Extracted records
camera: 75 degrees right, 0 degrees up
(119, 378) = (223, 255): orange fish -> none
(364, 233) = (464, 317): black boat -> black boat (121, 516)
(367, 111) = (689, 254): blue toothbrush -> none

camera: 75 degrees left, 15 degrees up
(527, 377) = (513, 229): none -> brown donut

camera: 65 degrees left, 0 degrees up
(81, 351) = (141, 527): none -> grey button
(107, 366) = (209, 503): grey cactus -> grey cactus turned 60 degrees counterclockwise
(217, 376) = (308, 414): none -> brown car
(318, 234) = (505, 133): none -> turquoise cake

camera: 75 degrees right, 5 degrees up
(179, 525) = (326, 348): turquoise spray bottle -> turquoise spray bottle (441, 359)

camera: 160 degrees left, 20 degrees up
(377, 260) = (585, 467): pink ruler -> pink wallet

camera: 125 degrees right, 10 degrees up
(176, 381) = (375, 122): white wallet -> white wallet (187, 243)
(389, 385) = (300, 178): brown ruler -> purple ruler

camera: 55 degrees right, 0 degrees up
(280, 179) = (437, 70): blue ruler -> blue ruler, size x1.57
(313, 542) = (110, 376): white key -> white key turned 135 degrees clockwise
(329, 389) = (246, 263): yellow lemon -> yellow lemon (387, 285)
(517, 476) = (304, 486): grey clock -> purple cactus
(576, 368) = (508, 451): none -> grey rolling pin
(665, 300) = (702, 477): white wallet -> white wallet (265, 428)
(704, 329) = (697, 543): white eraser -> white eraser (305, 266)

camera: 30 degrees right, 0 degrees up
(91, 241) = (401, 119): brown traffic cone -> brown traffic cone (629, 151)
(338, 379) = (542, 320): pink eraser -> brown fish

__Task objective__.
Preserving every character, copy the records above out again.

__Answer below__.
camera: 75 degrees right, 0 degrees up
(119, 378) = (223, 255): orange fish -> none
(364, 233) = (464, 317): black boat -> black boat (121, 516)
(367, 111) = (689, 254): blue toothbrush -> none

camera: 75 degrees left, 15 degrees up
(527, 377) = (513, 229): none -> brown donut

camera: 65 degrees left, 0 degrees up
(81, 351) = (141, 527): none -> grey button
(107, 366) = (209, 503): grey cactus -> grey cactus turned 60 degrees counterclockwise
(217, 376) = (308, 414): none -> brown car
(318, 234) = (505, 133): none -> turquoise cake

camera: 75 degrees right, 5 degrees up
(179, 525) = (326, 348): turquoise spray bottle -> turquoise spray bottle (441, 359)

camera: 160 degrees left, 20 degrees up
(377, 260) = (585, 467): pink ruler -> pink wallet

camera: 125 degrees right, 10 degrees up
(176, 381) = (375, 122): white wallet -> white wallet (187, 243)
(389, 385) = (300, 178): brown ruler -> purple ruler

camera: 55 degrees right, 0 degrees up
(280, 179) = (437, 70): blue ruler -> blue ruler, size x1.57
(313, 542) = (110, 376): white key -> white key turned 135 degrees clockwise
(329, 389) = (246, 263): yellow lemon -> yellow lemon (387, 285)
(517, 476) = (304, 486): grey clock -> purple cactus
(576, 368) = (508, 451): none -> grey rolling pin
(665, 300) = (702, 477): white wallet -> white wallet (265, 428)
(704, 329) = (697, 543): white eraser -> white eraser (305, 266)

camera: 30 degrees right, 0 degrees up
(91, 241) = (401, 119): brown traffic cone -> brown traffic cone (629, 151)
(338, 379) = (542, 320): pink eraser -> brown fish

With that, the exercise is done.